··· Source material ···

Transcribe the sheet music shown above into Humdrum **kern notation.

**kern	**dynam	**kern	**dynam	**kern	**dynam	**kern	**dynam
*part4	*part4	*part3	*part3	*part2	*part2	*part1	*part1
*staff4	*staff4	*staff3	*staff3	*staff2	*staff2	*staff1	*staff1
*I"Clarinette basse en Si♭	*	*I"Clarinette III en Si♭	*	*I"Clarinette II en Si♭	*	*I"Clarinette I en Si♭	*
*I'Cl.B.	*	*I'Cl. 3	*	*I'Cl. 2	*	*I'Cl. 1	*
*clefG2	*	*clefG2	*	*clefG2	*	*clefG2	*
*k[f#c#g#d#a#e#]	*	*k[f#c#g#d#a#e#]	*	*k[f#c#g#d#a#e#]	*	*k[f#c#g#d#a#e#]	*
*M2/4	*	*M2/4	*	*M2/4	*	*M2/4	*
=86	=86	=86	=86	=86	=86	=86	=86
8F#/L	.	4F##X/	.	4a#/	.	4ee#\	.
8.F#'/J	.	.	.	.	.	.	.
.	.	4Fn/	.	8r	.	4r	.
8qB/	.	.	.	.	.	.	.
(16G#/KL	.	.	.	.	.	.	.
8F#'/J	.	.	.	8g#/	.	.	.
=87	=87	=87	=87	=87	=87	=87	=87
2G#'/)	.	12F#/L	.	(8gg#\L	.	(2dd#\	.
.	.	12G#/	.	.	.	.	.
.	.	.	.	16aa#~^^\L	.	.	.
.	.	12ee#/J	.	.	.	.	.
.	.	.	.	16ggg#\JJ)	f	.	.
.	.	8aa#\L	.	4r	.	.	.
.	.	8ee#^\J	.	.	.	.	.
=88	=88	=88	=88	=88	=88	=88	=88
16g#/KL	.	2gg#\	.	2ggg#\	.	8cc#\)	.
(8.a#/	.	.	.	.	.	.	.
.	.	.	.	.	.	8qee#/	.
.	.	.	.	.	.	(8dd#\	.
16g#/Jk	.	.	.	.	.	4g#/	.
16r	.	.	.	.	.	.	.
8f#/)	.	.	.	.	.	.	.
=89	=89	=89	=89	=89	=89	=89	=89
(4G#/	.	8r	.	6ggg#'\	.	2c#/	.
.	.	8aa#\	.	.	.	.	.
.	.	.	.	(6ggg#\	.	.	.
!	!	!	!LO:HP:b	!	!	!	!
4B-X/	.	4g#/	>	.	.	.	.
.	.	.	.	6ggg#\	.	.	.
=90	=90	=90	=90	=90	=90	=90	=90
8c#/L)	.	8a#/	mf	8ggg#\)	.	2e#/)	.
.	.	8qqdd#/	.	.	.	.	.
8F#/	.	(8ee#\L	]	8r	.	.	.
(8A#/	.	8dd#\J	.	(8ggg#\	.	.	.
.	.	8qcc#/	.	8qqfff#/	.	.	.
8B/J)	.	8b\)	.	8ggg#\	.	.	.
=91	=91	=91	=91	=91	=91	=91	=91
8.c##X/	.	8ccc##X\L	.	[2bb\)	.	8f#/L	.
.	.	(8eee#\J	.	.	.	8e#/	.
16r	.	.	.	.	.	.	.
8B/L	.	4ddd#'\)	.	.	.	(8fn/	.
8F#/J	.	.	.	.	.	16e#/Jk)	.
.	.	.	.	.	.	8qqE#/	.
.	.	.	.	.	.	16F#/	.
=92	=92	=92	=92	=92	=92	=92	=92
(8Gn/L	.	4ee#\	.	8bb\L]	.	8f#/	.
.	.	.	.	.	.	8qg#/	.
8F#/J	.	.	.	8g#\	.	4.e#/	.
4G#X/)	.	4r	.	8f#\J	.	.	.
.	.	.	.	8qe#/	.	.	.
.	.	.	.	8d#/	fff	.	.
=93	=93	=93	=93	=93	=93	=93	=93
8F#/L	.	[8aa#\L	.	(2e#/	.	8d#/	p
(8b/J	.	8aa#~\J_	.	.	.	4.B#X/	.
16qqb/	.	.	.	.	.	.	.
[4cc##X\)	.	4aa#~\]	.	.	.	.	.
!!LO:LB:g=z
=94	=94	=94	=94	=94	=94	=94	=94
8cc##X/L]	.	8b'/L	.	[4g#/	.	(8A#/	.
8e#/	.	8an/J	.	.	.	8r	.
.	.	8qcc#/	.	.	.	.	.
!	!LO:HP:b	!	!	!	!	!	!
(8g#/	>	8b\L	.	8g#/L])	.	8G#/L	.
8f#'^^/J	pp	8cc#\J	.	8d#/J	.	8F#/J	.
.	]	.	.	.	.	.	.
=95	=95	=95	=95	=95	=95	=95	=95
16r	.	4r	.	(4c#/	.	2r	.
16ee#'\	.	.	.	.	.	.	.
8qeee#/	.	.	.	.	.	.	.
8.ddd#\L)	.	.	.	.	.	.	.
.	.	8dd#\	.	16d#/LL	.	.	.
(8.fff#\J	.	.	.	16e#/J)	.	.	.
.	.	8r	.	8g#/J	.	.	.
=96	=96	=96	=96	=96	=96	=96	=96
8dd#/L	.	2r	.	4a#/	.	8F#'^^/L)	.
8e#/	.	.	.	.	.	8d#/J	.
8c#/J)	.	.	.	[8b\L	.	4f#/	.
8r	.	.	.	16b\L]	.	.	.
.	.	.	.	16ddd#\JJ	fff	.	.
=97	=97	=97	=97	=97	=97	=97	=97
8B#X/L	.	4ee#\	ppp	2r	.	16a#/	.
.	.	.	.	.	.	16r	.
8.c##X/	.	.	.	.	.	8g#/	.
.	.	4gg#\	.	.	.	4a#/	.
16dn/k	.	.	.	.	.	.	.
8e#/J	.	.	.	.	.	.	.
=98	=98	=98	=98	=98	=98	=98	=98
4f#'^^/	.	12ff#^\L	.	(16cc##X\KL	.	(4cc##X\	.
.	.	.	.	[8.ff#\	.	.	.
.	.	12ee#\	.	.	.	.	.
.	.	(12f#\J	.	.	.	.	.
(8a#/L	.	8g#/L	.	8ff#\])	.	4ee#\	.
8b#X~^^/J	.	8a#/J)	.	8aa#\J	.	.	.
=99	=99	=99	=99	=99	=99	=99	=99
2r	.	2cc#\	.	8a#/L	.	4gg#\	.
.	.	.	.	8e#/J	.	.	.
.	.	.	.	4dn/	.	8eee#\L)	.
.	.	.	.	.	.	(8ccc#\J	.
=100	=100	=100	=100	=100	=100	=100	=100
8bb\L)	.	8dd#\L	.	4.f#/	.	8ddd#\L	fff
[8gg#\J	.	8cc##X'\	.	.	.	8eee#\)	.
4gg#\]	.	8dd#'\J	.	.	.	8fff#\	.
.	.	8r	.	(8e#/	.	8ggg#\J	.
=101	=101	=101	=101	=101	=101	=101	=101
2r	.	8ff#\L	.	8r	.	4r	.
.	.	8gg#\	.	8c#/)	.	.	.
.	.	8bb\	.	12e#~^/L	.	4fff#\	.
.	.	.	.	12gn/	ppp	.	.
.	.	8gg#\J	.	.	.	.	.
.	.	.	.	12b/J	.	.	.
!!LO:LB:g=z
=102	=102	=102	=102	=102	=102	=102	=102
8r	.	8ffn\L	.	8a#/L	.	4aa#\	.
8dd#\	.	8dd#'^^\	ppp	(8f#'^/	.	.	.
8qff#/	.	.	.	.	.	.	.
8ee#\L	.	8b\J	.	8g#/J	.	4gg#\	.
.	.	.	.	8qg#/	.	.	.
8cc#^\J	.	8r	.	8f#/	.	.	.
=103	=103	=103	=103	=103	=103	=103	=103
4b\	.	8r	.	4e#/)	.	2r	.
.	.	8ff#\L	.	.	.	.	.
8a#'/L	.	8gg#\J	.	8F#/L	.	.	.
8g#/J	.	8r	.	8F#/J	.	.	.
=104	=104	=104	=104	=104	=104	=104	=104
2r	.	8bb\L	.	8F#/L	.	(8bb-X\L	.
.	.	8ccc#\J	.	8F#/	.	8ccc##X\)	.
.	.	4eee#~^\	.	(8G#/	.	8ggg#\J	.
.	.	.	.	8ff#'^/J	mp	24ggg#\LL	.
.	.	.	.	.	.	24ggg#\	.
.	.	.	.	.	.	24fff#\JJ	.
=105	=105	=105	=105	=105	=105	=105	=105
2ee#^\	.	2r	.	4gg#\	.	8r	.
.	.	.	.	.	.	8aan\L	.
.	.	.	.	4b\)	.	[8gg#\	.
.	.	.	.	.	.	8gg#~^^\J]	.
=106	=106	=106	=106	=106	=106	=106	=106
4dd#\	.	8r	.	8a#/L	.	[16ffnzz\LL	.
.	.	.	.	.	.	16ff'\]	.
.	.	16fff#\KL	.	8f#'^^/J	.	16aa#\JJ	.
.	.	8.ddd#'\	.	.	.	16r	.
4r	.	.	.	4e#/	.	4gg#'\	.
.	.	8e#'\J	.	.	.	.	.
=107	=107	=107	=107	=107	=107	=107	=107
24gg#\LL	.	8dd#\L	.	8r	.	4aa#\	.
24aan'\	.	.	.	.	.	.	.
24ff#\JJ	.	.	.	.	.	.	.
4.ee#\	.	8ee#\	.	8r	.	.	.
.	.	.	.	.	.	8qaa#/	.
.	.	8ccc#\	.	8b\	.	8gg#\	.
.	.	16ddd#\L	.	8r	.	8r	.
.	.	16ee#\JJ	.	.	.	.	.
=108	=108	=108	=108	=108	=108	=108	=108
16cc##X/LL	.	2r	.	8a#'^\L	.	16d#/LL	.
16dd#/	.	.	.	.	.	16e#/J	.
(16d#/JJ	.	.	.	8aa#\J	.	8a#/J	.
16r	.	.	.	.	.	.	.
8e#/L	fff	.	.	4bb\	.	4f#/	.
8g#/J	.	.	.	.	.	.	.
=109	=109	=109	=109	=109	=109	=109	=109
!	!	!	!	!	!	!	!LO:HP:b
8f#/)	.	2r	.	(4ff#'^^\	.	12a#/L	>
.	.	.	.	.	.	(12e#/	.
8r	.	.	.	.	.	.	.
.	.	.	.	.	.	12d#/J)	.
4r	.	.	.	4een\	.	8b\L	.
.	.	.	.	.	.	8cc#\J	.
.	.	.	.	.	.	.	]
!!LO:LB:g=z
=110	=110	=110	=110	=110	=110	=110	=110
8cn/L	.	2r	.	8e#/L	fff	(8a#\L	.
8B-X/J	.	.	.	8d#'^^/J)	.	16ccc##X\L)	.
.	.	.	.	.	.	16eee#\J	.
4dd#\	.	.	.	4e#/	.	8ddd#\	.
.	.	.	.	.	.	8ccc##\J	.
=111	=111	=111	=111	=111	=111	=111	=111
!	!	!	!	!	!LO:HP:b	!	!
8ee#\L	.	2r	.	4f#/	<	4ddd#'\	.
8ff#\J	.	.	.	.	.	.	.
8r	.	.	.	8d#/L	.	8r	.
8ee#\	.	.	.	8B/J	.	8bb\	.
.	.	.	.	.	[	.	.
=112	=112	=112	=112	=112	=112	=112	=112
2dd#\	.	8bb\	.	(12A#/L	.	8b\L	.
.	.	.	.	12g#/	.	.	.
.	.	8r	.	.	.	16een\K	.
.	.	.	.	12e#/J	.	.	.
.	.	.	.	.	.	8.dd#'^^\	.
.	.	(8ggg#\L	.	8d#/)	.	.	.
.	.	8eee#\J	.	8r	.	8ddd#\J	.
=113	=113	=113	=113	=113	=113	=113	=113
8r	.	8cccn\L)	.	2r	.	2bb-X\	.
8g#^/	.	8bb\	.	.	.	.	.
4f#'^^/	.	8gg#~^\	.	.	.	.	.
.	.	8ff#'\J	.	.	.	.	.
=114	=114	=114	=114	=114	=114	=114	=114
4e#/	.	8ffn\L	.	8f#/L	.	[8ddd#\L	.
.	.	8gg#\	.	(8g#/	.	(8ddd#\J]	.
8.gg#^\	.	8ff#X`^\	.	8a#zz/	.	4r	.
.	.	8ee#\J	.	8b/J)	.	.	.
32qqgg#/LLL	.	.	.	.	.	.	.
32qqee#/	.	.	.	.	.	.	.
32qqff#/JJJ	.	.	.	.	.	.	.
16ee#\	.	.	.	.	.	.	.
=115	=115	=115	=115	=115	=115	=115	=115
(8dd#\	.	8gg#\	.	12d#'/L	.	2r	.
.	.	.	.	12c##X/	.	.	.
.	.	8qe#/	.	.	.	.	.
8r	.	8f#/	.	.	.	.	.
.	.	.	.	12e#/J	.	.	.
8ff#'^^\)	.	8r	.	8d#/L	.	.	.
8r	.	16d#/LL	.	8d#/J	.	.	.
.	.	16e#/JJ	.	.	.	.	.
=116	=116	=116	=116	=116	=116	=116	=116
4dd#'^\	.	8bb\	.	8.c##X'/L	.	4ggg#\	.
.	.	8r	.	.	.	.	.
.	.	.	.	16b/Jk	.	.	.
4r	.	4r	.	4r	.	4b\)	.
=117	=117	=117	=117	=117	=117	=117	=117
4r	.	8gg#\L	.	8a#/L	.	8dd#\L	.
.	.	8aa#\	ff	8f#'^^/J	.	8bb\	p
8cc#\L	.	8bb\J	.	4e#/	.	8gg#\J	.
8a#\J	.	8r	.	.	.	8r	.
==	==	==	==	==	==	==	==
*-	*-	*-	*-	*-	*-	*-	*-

···

Exercise details: Tally the lines above that contain the string "kern", treating uppercase and lowercase as different, and reply with the number alone.

Task answer: 2